Records for this exercise »
▼▼▼
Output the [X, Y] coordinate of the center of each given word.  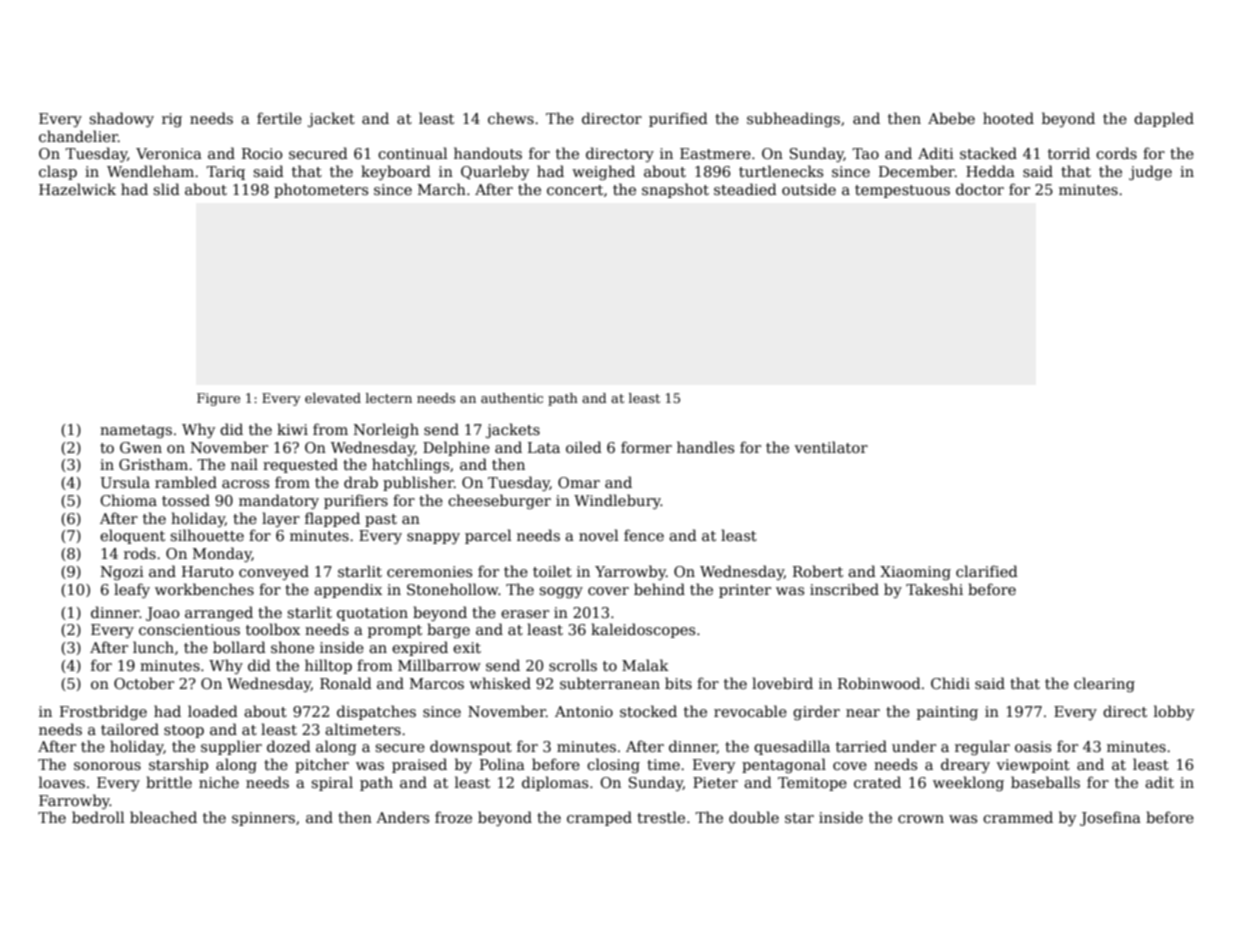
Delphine [456, 448]
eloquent [132, 536]
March [442, 189]
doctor [980, 189]
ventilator [831, 447]
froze [453, 817]
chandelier [78, 136]
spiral [332, 783]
▲▲▲
Please render every line of the items above as a Markdown table with two columns, Row for the row number and Line for the text of the line, skipping any blank lines. Leave the pictures out of the table.

Solved problem »
| Row | Line |
|---|---|
| 1 | Output the [X, Y] coordinate of the center of each given word.   |
| 2 | Delphine [456, 448] |
| 3 | eloquent [132, 536] |
| 4 | March [442, 189] |
| 5 | doctor [980, 189] |
| 6 | ventilator [831, 447] |
| 7 | froze [453, 817] |
| 8 | chandelier [78, 136] |
| 9 | spiral [332, 783] |